§ **Your task**: Line by line, give the data again exactly as it appears, but without pictures.

▼▼▼

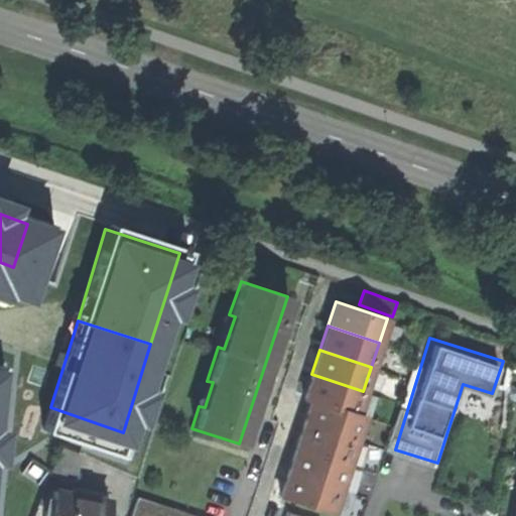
[(363,391),(311,374),(303,399),(311,401),(354,416),(363,391)]
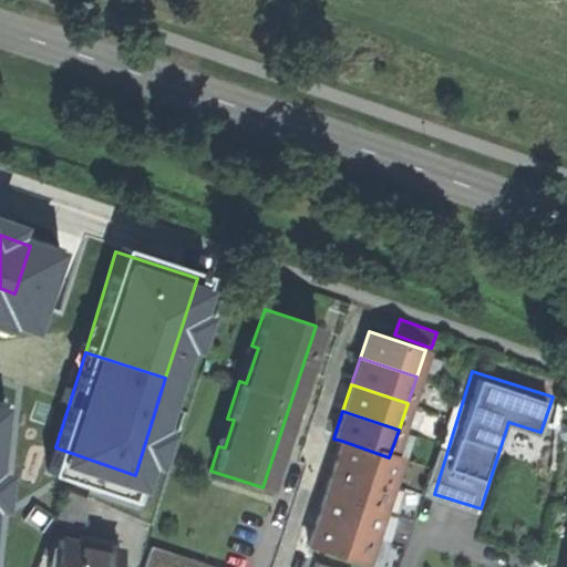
[(0,501),(19,445),(0,439),(0,501)]
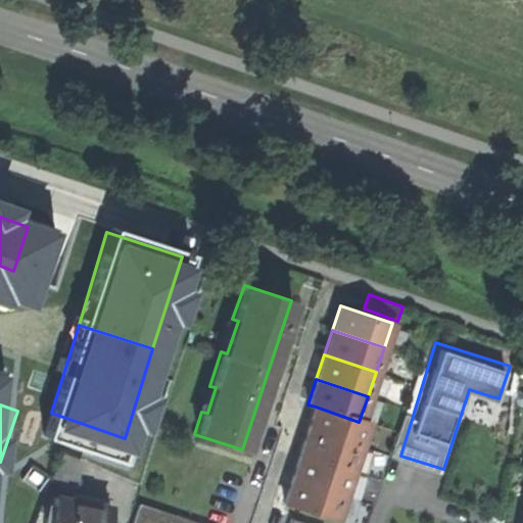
[(367,424),(359,422),(316,407),(307,431),(360,447),(367,424)]
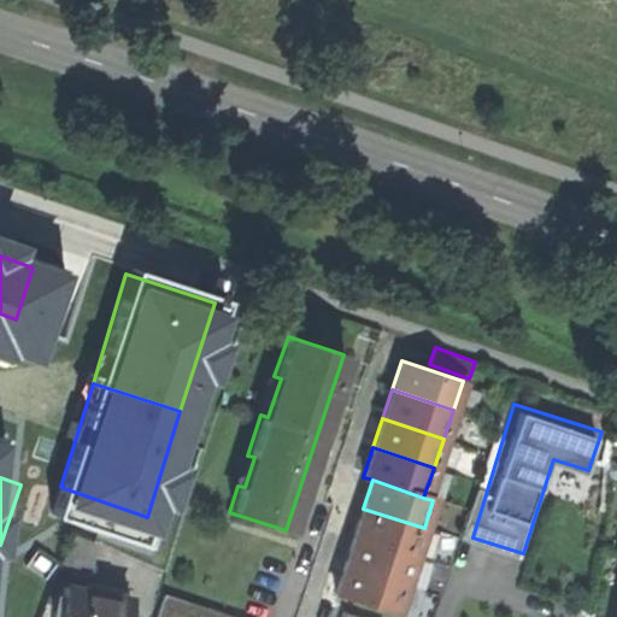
[(424,528),(363,509),(353,538),(415,557),(424,528)]
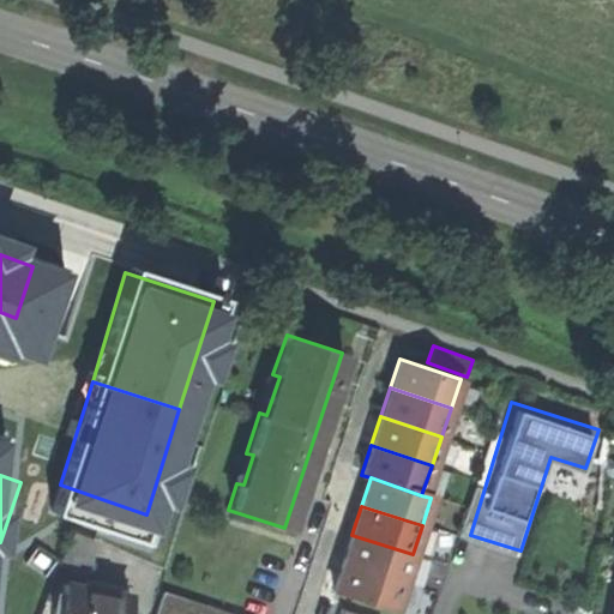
[(404,583),(413,554),(351,535),(342,564),(404,583)]
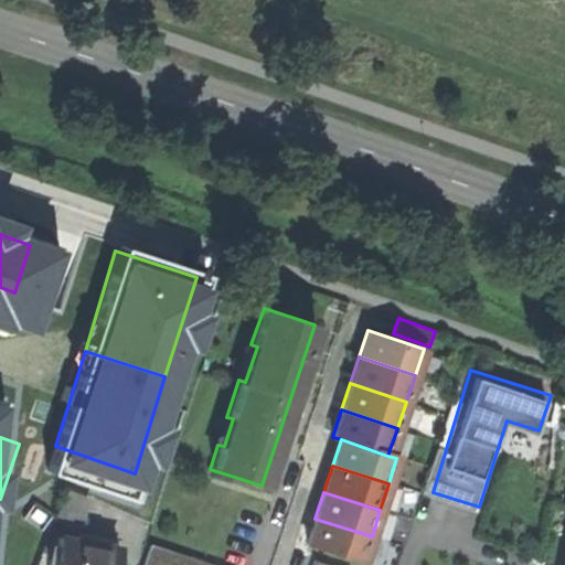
[(372,536),(315,519),(306,544),(363,563),(372,536)]
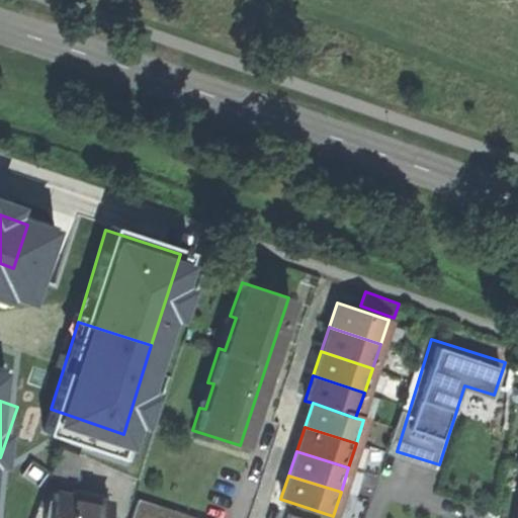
[(46,517),(102,517),(106,503),(51,492),(50,499),(46,517)]
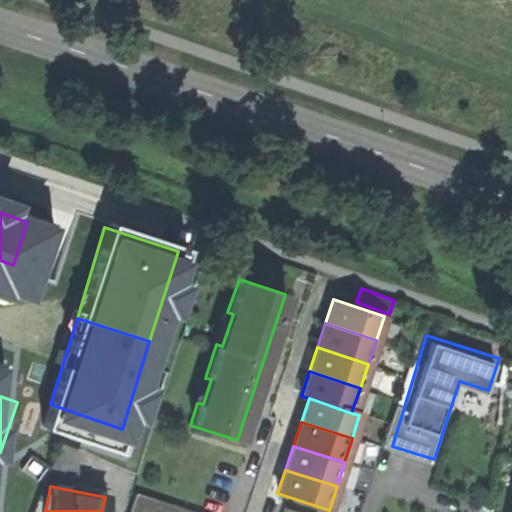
[(39,491),(30,511),(45,511),(49,493),(39,491)]
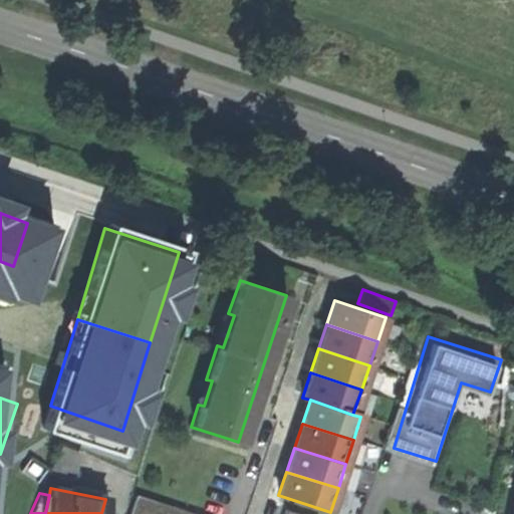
[(192,513),(134,495),(127,513),(192,513)]
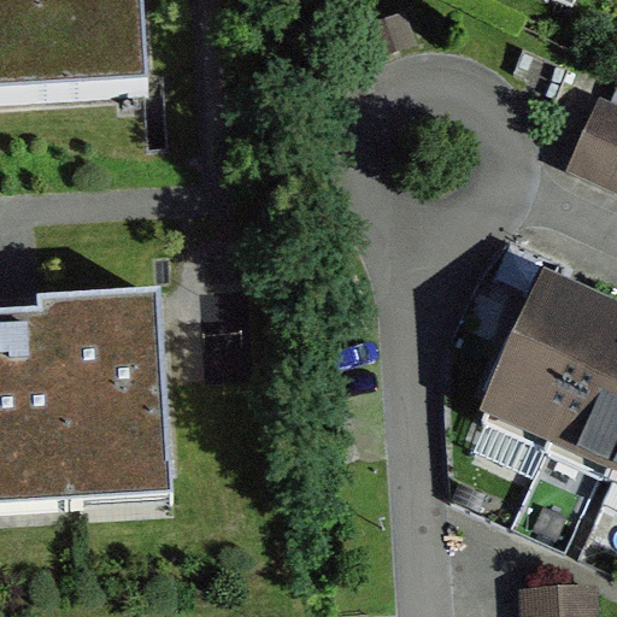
[(0,0),(0,131),(150,122),(141,0),(0,0)]
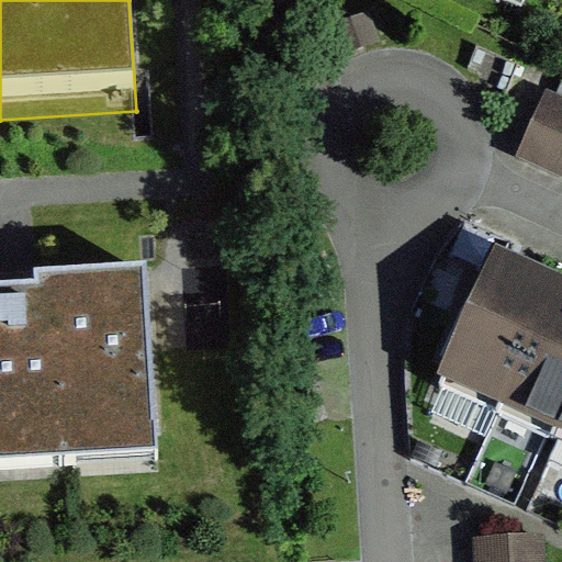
[(561,110),(546,104),(519,165),(561,186),(561,110)]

▲▲▲

§ **Answer area**:
[(363,391),(311,374),(303,399),(311,401),(354,416),(363,391)]
[(0,501),(19,445),(0,439),(0,501)]
[(367,424),(359,422),(316,407),(307,431),(360,447),(367,424)]
[(424,528),(363,509),(353,538),(415,557),(424,528)]
[(404,583),(413,554),(351,535),(342,564),(404,583)]
[(372,536),(315,519),(306,544),(363,563),(372,536)]
[(46,517),(102,517),(106,503),(51,492),(50,499),(46,517)]
[(39,491),(30,511),(45,511),(49,493),(39,491)]
[(192,513),(134,495),(127,513),(192,513)]
[(0,0),(0,131),(150,122),(141,0),(0,0)]
[(561,110),(546,104),(519,165),(561,186),(561,110)]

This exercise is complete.